# What you have to do:
Return, with both end lines included, exactly what the data below holds from the line with "green slope C8:C9 level 1 top 8 -> none" through the line with "orange brick C11", though not the pictures.

# Provided entries:
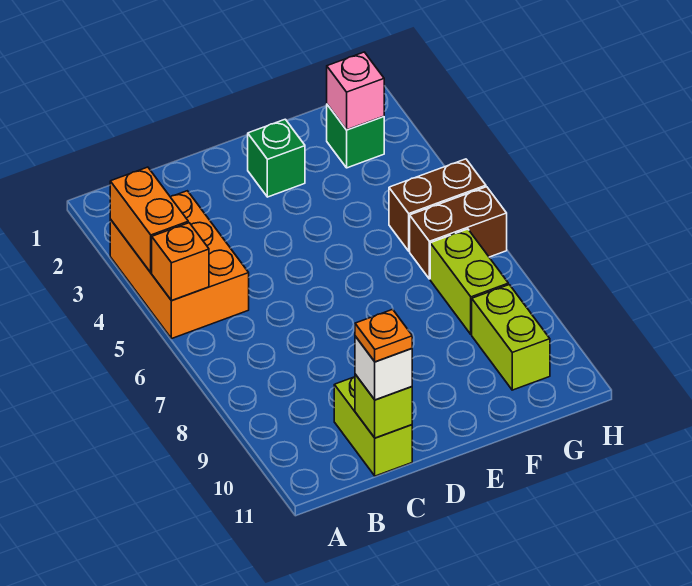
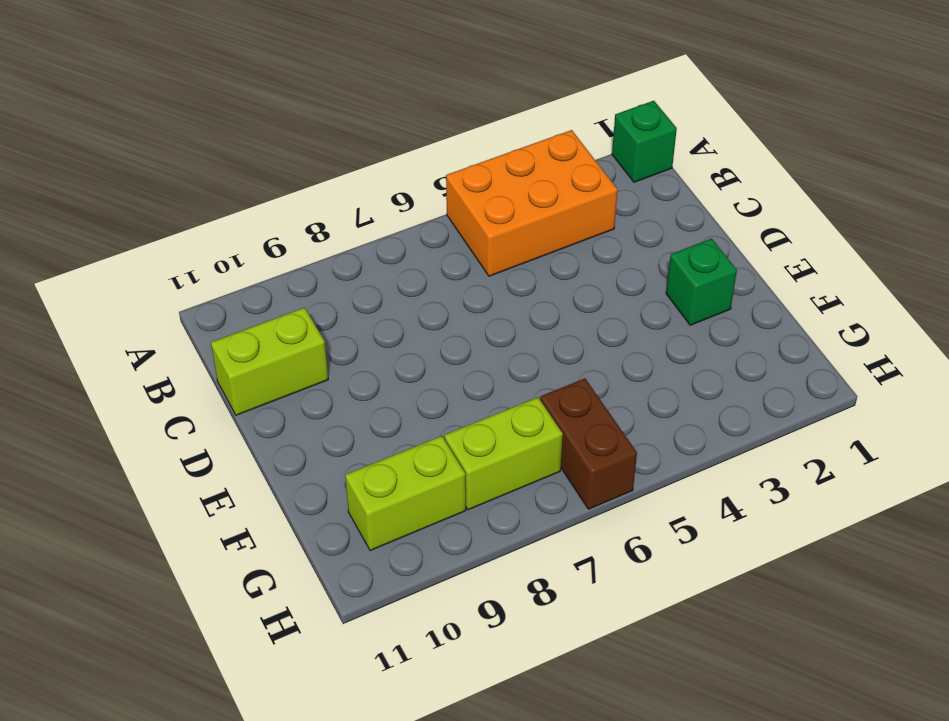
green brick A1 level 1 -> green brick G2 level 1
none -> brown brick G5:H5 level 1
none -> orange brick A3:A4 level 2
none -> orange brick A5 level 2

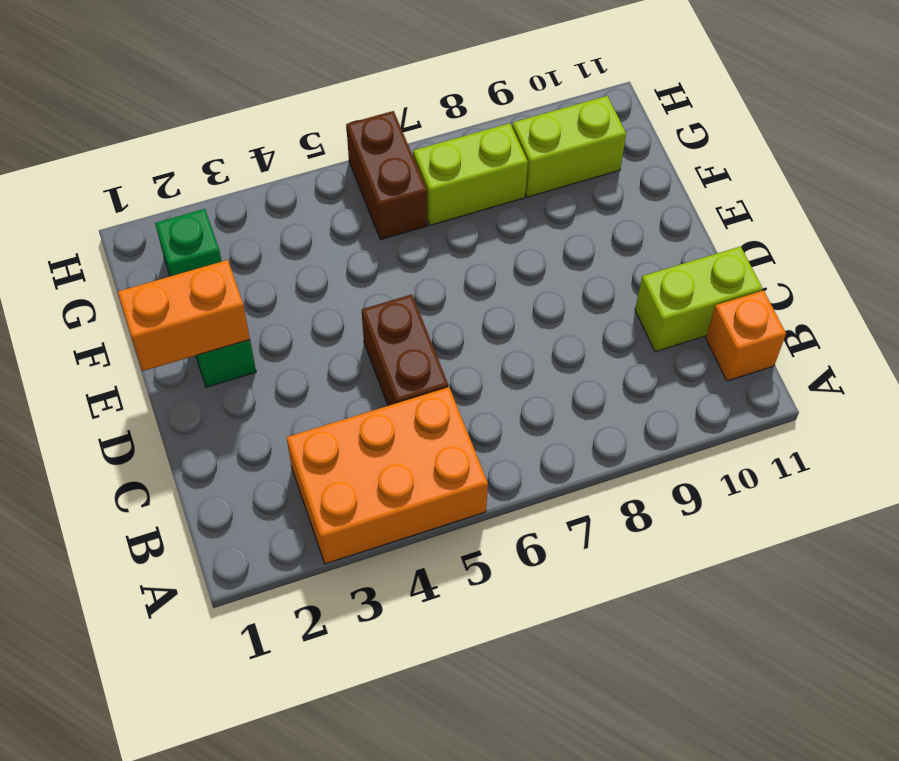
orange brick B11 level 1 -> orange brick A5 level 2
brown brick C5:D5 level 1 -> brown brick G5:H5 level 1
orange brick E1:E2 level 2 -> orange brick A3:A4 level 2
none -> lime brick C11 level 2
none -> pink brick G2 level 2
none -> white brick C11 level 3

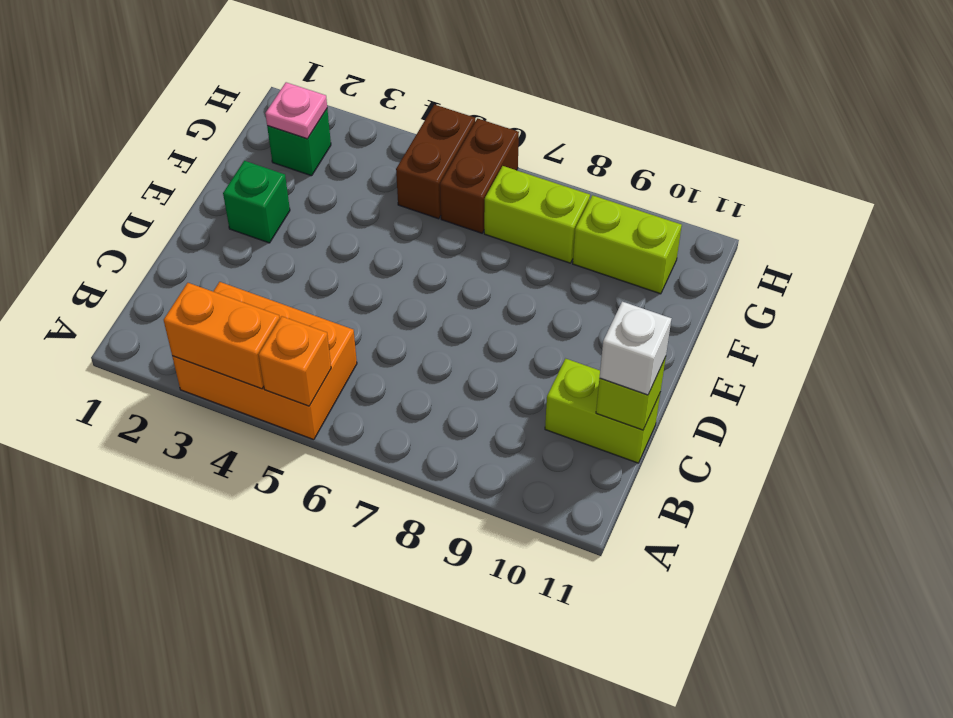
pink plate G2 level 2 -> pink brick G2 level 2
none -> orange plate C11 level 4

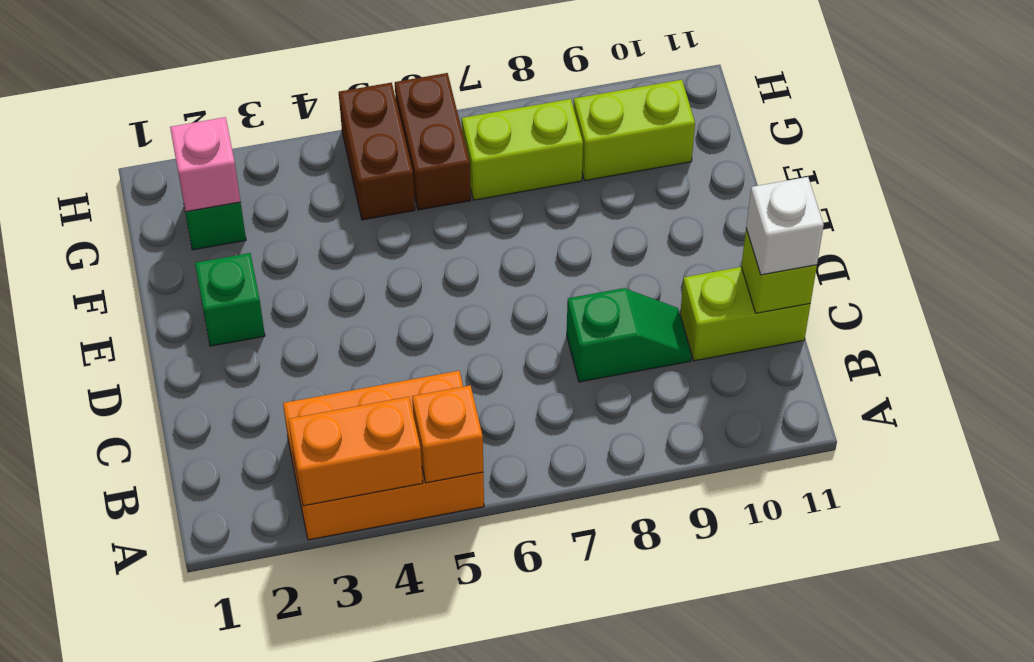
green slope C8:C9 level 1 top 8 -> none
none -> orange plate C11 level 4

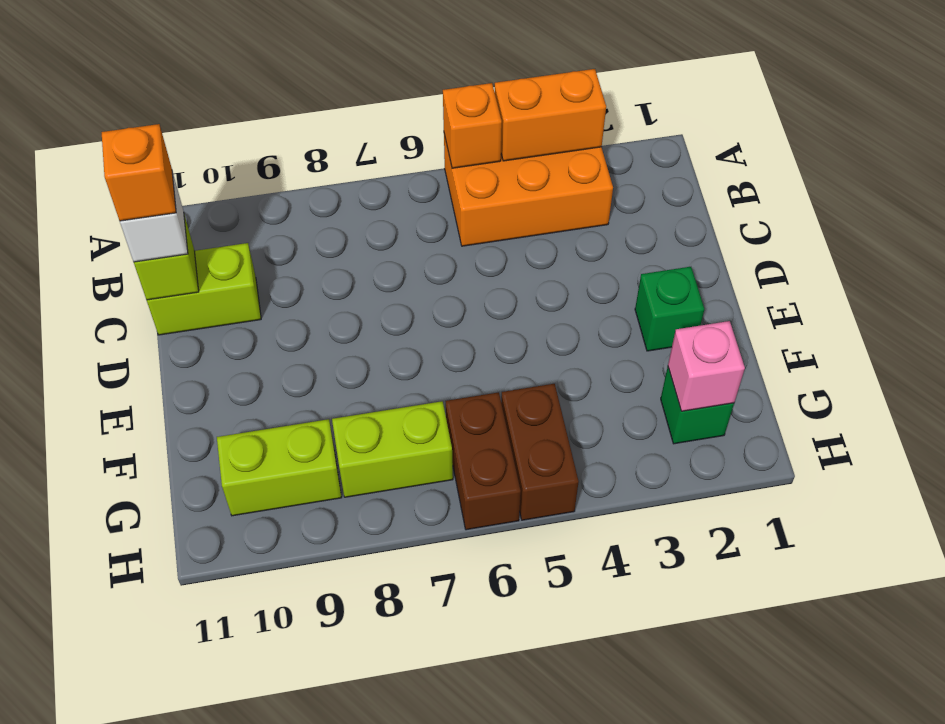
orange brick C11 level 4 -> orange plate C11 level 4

...

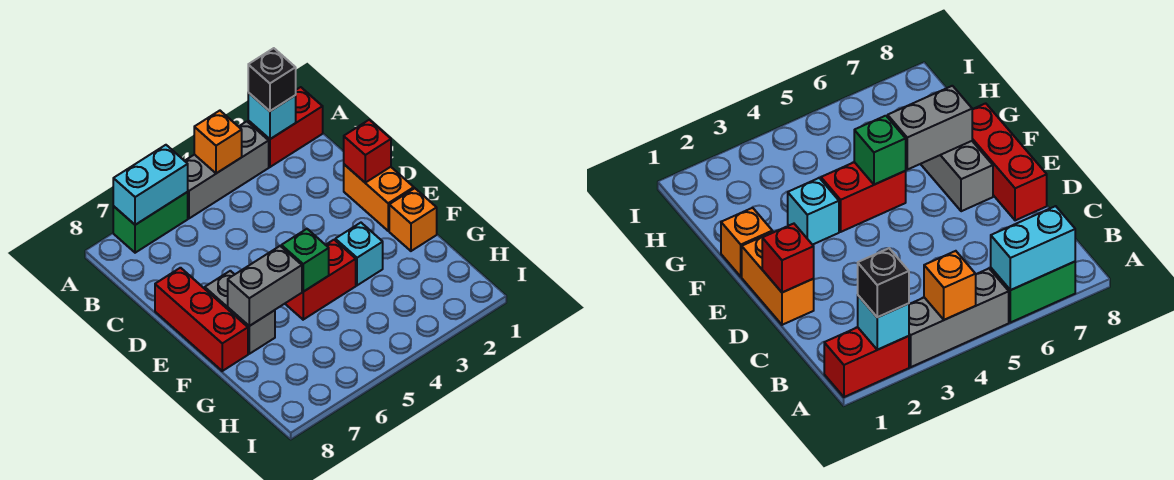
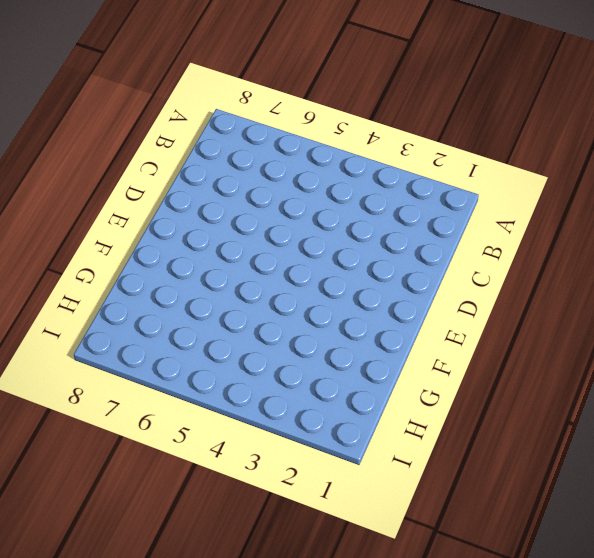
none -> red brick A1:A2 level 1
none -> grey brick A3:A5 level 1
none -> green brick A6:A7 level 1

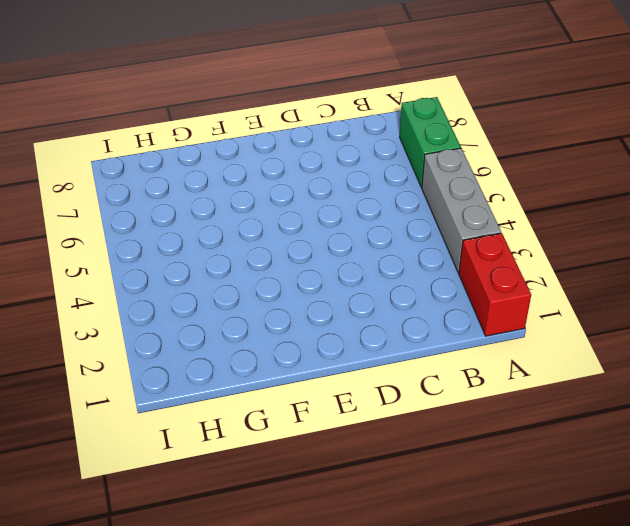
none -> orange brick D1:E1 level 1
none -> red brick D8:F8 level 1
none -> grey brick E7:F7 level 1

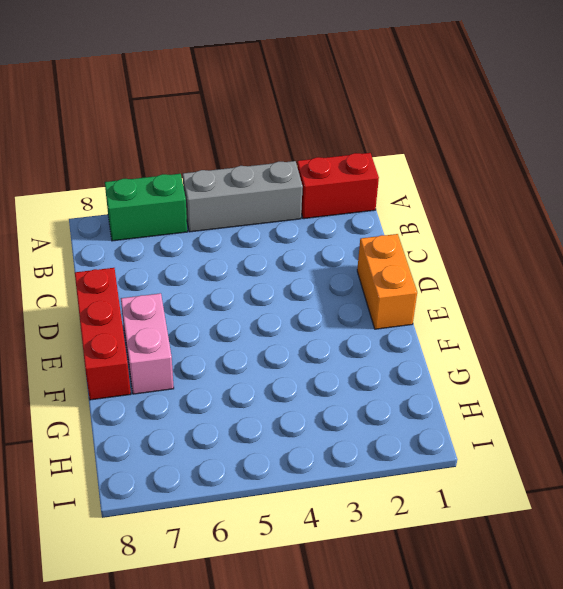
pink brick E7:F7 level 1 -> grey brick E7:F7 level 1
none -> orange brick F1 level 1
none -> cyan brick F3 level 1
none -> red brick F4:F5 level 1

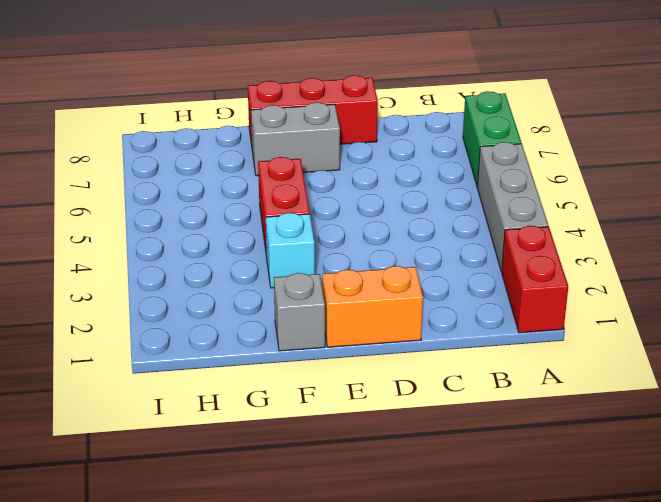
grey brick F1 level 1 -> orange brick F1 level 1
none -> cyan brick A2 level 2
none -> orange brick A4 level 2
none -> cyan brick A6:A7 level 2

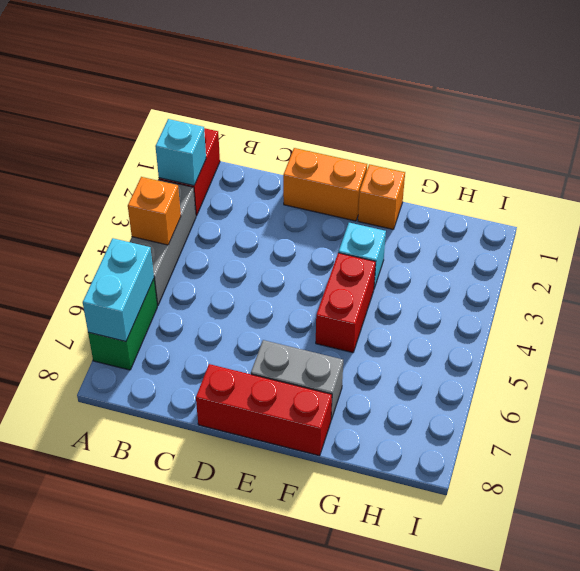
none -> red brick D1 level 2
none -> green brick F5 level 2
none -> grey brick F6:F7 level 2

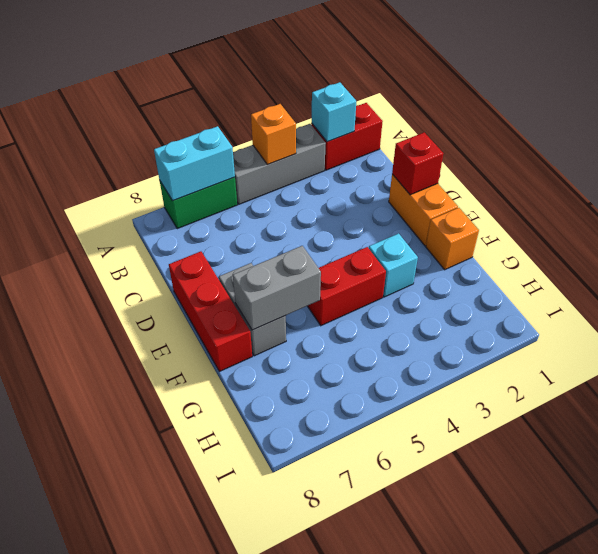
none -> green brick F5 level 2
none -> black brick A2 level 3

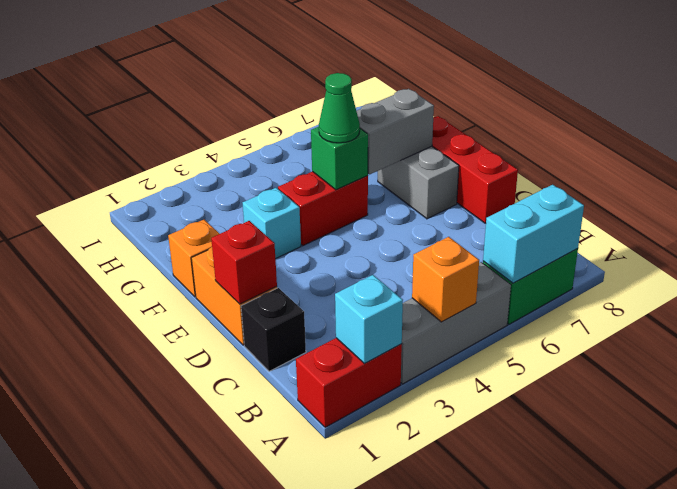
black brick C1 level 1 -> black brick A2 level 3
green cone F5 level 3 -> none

# Answer space:
green slope C8:C9 level 1 top 8 -> none
none -> orange plate C11 level 4

orange brick C11 level 4 -> orange plate C11 level 4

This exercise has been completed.